## [WHAT IS REQUIRED]
The answer consists of the lines from the line holding "DIGITS pin CLK: A5 -> B7" through the last line of the entries, retyped exactly, and nothing else. No pictures belong in it.
*** Opening RECORDS SHOWN ***
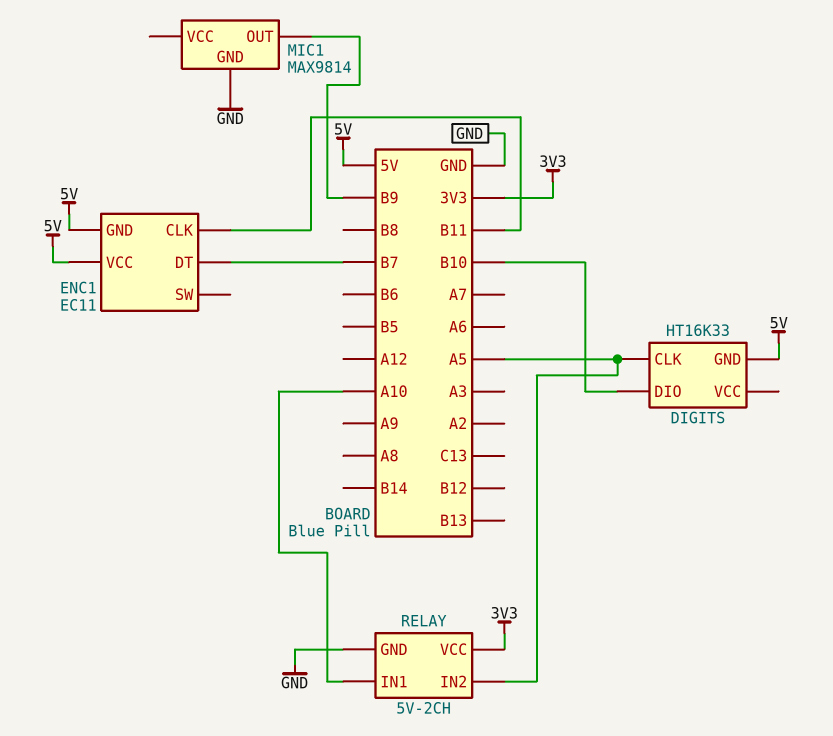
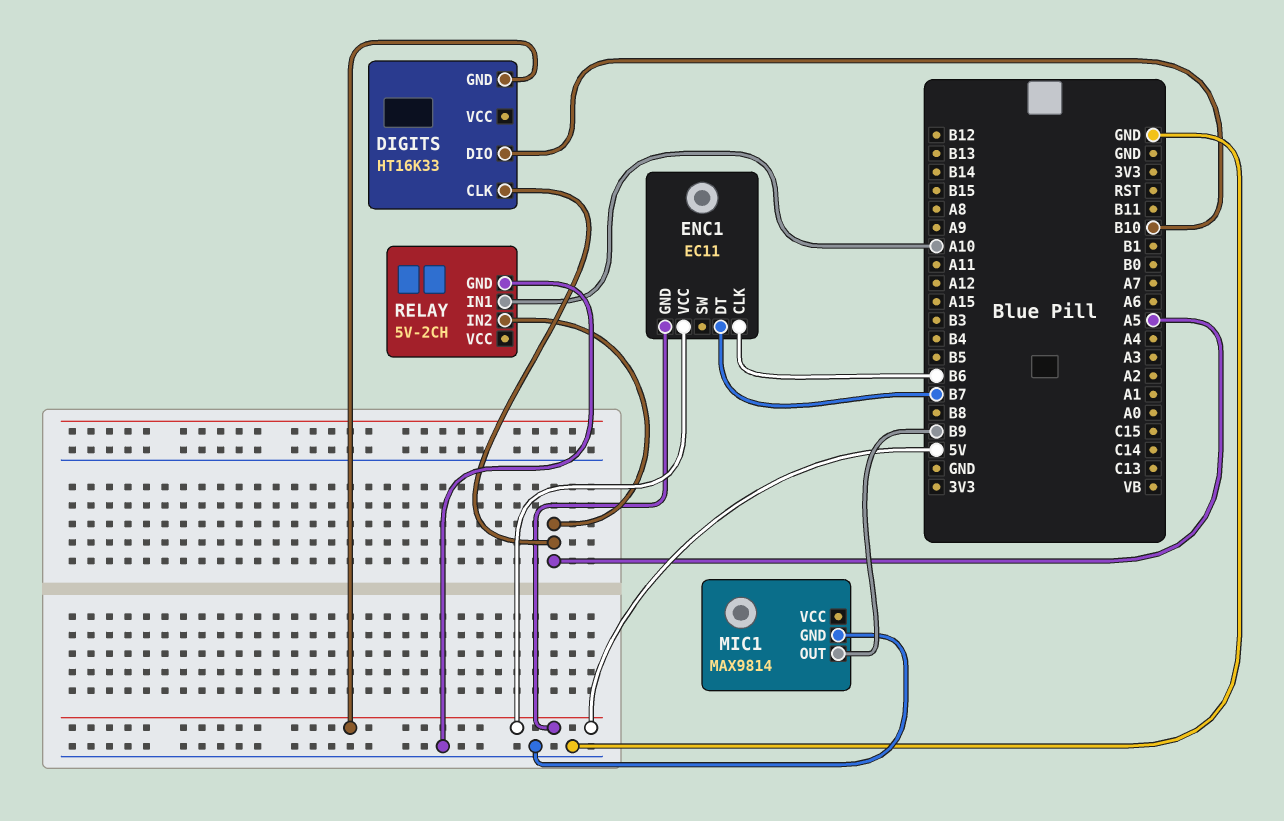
ENC1 pin CLK: B11 -> B6
RELAY pin VCC: 3V3 -> none

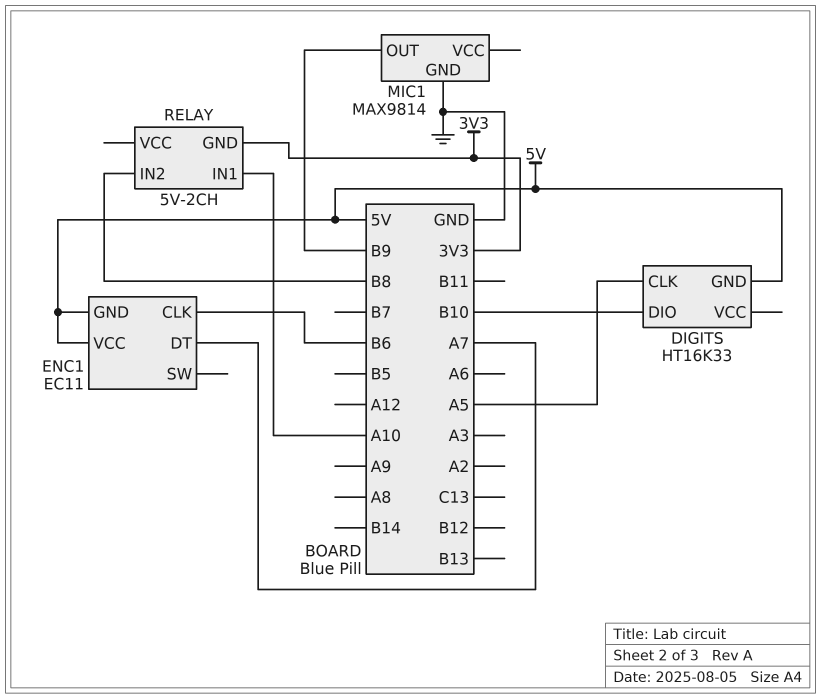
ENC1 pin DT: B7 -> A7
RELAY pin GND: GND -> 3V3
RELAY pin IN2: A5 -> B8

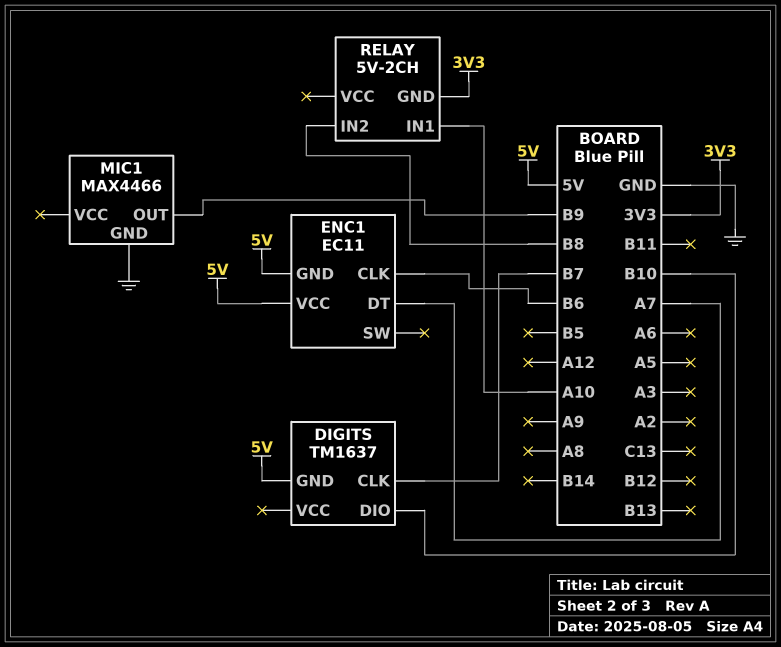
DIGITS: HT16K33 -> TM1637
DIGITS pin CLK: A5 -> B7
MIC1: MAX9814 -> MAX4466

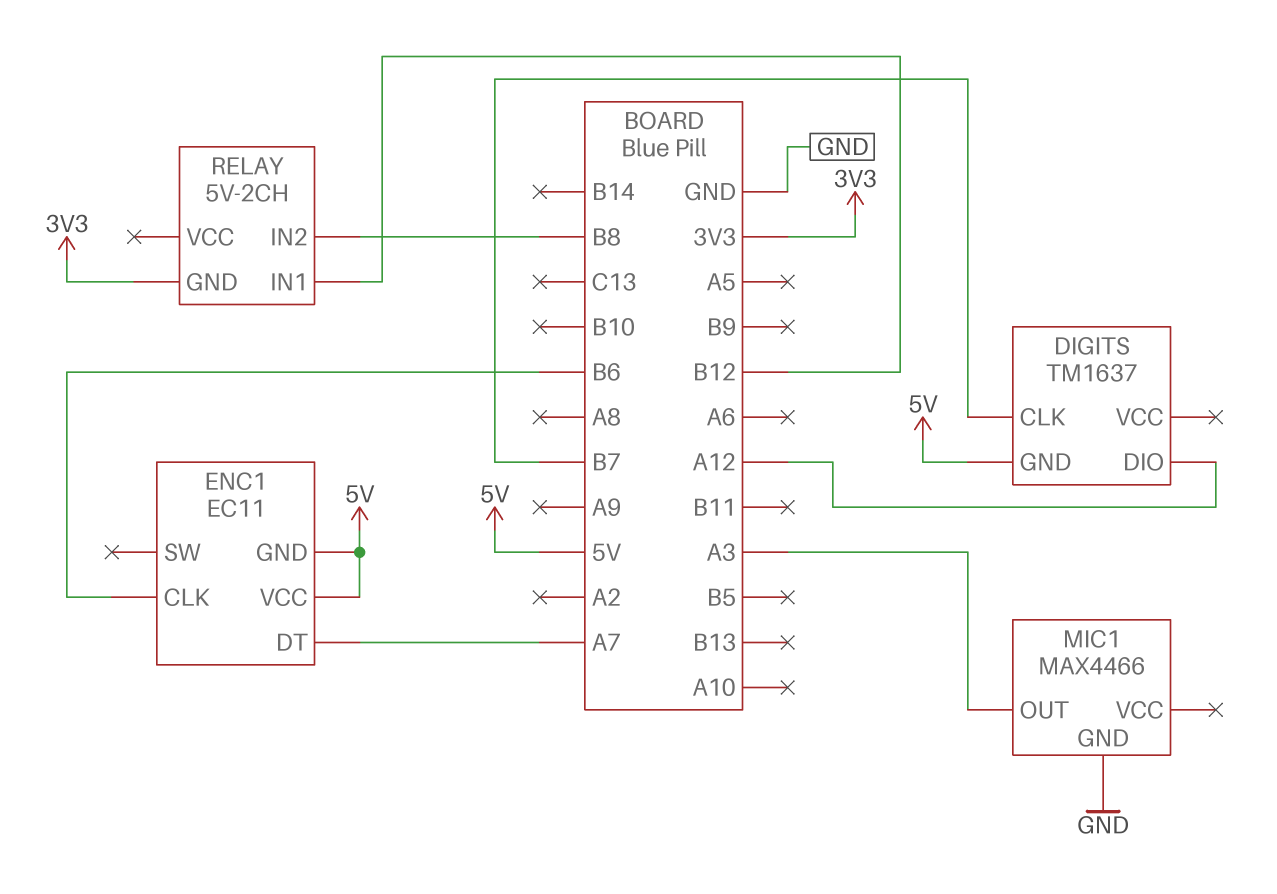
DIGITS pin DIO: B10 -> A12
MIC1 pin OUT: B9 -> A3
RELAY pin IN1: A10 -> B12

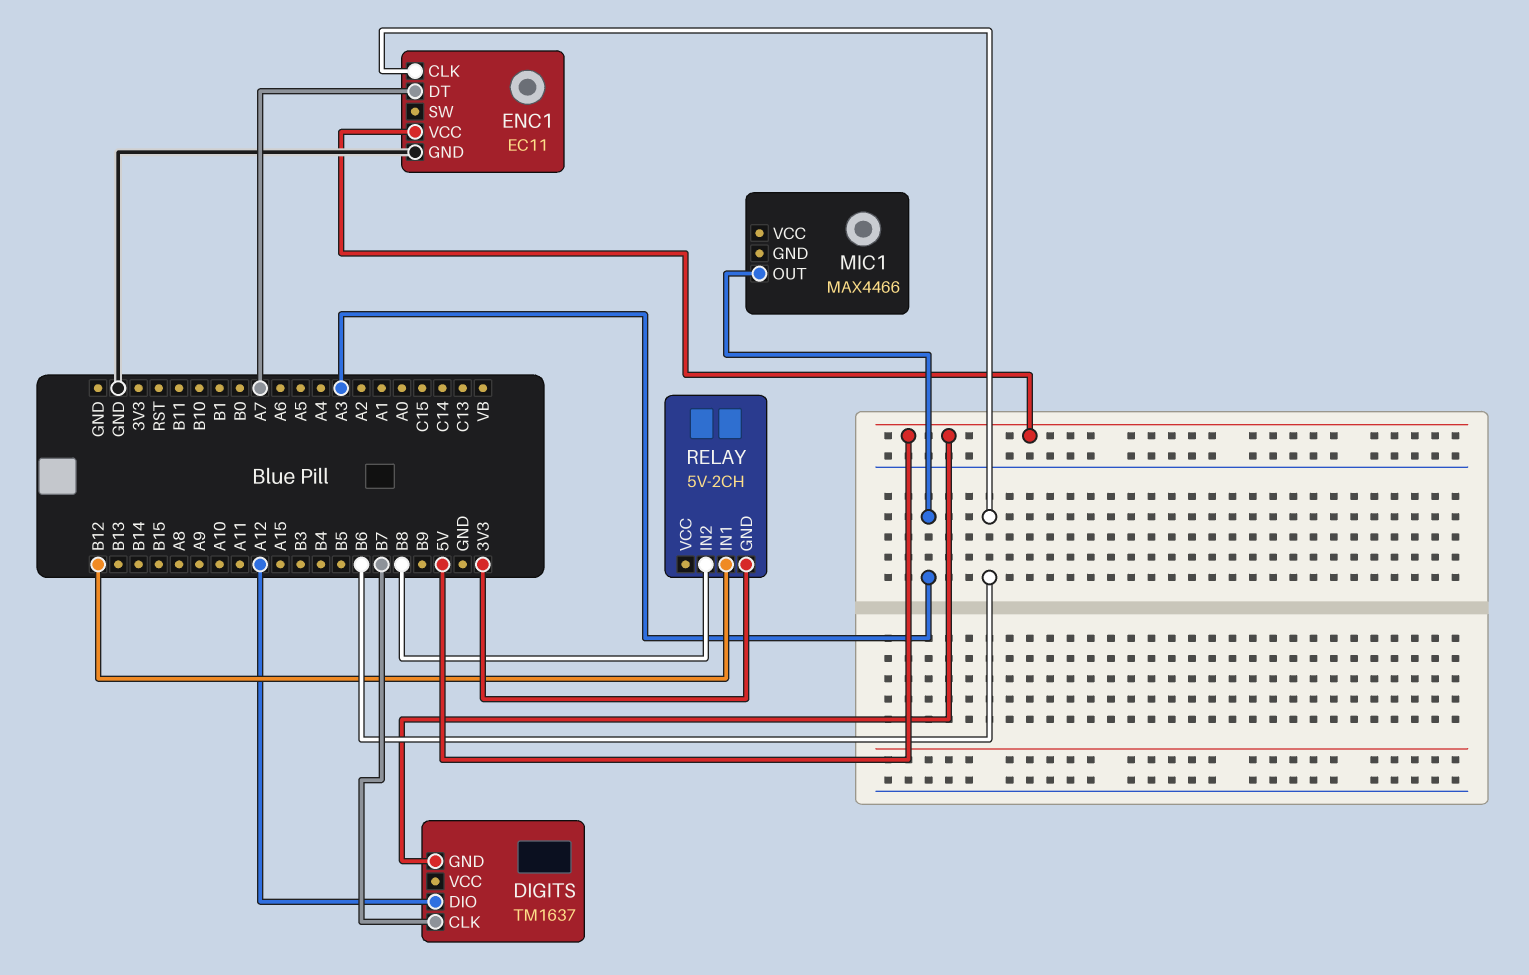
ENC1 pin GND: 5V -> GND
MIC1 pin GND: GND -> none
*** Closing RECORDS SHOWN ***
## [ANSWER TO THE EXERCISE]
DIGITS pin CLK: A5 -> B7
MIC1: MAX9814 -> MAX4466

DIGITS pin DIO: B10 -> A12
MIC1 pin OUT: B9 -> A3
RELAY pin IN1: A10 -> B12

ENC1 pin GND: 5V -> GND
MIC1 pin GND: GND -> none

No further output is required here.